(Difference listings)
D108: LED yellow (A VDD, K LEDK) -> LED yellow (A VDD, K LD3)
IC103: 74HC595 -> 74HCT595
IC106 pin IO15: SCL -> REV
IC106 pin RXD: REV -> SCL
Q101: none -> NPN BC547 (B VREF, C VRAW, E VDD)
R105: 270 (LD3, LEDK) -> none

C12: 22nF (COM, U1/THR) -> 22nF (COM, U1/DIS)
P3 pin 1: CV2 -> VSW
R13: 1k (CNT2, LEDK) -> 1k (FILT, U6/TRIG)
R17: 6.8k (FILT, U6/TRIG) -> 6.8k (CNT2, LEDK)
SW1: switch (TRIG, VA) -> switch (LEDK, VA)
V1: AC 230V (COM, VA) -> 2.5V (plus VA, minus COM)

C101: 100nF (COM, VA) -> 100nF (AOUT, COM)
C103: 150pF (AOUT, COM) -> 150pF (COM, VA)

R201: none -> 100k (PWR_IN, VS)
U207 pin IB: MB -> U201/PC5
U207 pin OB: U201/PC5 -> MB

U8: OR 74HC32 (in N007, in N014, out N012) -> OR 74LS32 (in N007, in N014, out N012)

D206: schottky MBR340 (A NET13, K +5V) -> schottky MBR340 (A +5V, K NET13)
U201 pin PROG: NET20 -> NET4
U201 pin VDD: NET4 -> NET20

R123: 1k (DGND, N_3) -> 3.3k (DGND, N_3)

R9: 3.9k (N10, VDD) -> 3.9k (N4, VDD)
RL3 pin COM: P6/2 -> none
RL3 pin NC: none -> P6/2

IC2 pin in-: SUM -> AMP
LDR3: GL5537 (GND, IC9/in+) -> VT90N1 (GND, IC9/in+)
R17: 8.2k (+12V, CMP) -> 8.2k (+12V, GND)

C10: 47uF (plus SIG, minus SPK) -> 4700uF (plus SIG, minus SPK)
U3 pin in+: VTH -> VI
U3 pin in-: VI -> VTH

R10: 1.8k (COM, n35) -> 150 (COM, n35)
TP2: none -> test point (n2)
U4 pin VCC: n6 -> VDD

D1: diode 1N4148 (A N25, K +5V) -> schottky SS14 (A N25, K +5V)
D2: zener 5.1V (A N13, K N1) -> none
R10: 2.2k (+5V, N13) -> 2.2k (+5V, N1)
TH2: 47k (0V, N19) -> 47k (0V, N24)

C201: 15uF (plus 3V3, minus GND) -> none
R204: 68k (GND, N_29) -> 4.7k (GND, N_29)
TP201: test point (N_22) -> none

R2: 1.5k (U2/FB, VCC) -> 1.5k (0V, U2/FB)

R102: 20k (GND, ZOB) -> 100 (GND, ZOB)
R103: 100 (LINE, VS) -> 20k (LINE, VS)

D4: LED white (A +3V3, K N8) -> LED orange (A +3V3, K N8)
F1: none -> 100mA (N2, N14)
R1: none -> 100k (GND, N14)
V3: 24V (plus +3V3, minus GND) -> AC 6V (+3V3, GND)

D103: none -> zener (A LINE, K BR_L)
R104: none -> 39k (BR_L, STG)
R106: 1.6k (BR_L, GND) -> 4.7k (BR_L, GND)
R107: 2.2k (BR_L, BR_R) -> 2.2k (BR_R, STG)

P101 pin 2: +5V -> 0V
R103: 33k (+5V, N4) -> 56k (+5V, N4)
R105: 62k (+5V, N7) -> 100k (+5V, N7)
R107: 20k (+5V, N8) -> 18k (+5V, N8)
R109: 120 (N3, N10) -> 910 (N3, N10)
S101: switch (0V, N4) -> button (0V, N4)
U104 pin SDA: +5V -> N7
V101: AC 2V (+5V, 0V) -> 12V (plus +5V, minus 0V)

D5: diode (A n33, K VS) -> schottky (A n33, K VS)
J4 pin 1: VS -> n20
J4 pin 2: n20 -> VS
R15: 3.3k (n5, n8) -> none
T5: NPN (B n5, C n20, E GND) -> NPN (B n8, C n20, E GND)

_EXERCISE DESCRIPTION_
Repeat only the lines starting at the one that contains "P101 pin 2: +5V -> 0V" and ending at the last line above, exactly as written.

_RESPONSE AREA_
P101 pin 2: +5V -> 0V
R103: 33k (+5V, N4) -> 56k (+5V, N4)
R105: 62k (+5V, N7) -> 100k (+5V, N7)
R107: 20k (+5V, N8) -> 18k (+5V, N8)
R109: 120 (N3, N10) -> 910 (N3, N10)
S101: switch (0V, N4) -> button (0V, N4)
U104 pin SDA: +5V -> N7
V101: AC 2V (+5V, 0V) -> 12V (plus +5V, minus 0V)

D5: diode (A n33, K VS) -> schottky (A n33, K VS)
J4 pin 1: VS -> n20
J4 pin 2: n20 -> VS
R15: 3.3k (n5, n8) -> none
T5: NPN (B n5, C n20, E GND) -> NPN (B n8, C n20, E GND)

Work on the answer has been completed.